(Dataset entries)
------------------------------------------------

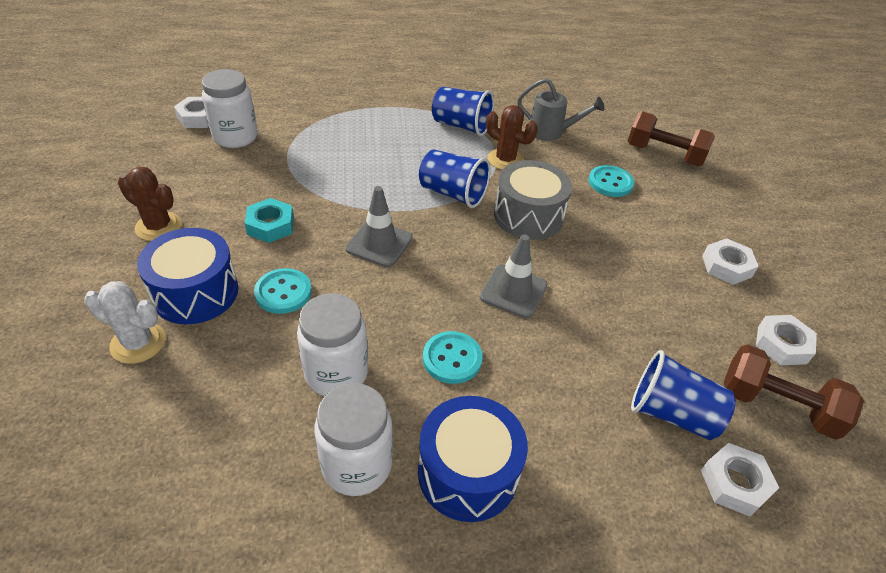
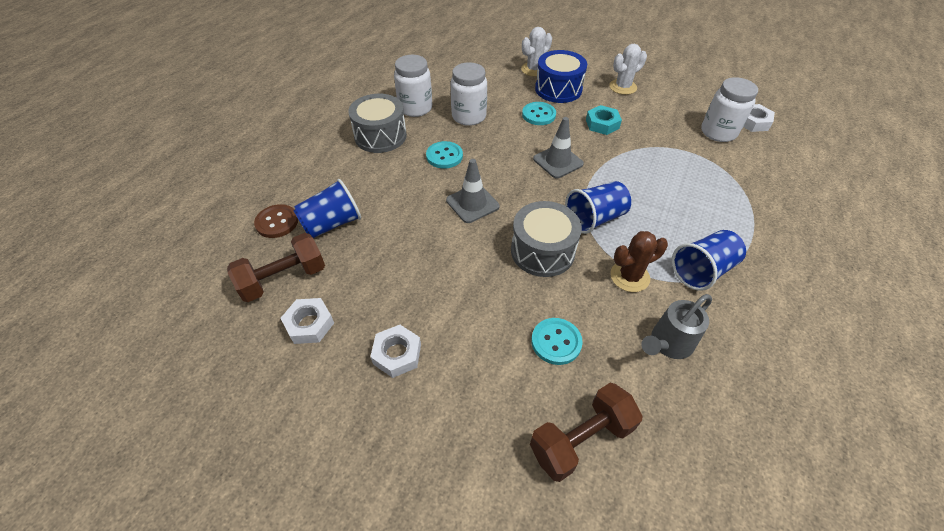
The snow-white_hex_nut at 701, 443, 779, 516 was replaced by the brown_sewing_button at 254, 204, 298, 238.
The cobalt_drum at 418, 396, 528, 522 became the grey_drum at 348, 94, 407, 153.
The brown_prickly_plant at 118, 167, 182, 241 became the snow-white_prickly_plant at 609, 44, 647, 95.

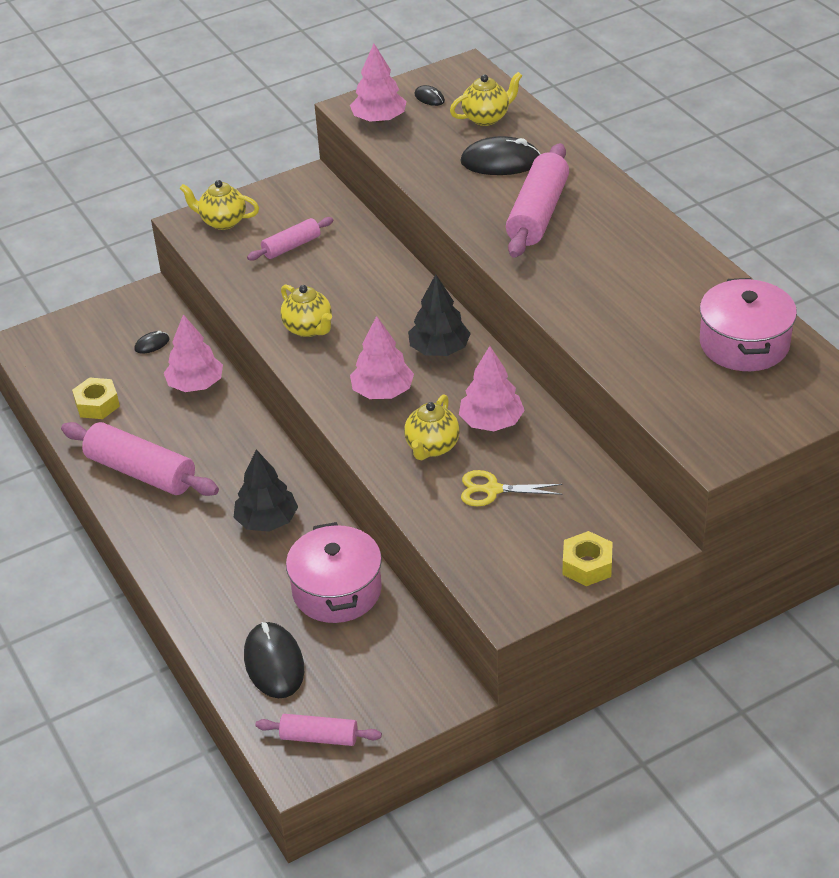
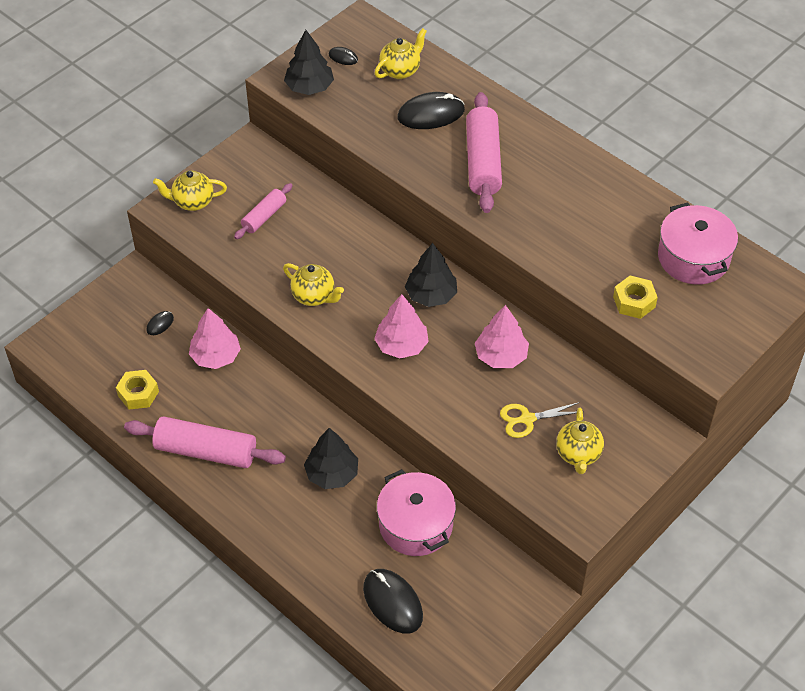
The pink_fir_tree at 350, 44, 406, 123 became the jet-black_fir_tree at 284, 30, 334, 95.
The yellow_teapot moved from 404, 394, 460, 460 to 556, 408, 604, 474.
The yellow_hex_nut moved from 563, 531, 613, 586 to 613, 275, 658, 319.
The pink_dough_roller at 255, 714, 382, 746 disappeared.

------------------------------------------------

ACTIVITY
Leave the pictures behind and transcribe every record above exactly.

ANSWER BOX
The snow-white_hex_nut at 701, 443, 779, 516 was replaced by the brown_sewing_button at 254, 204, 298, 238.
The cobalt_drum at 418, 396, 528, 522 became the grey_drum at 348, 94, 407, 153.
The brown_prickly_plant at 118, 167, 182, 241 became the snow-white_prickly_plant at 609, 44, 647, 95.

The pink_fir_tree at 350, 44, 406, 123 became the jet-black_fir_tree at 284, 30, 334, 95.
The yellow_teapot moved from 404, 394, 460, 460 to 556, 408, 604, 474.
The yellow_hex_nut moved from 563, 531, 613, 586 to 613, 275, 658, 319.
The pink_dough_roller at 255, 714, 382, 746 disappeared.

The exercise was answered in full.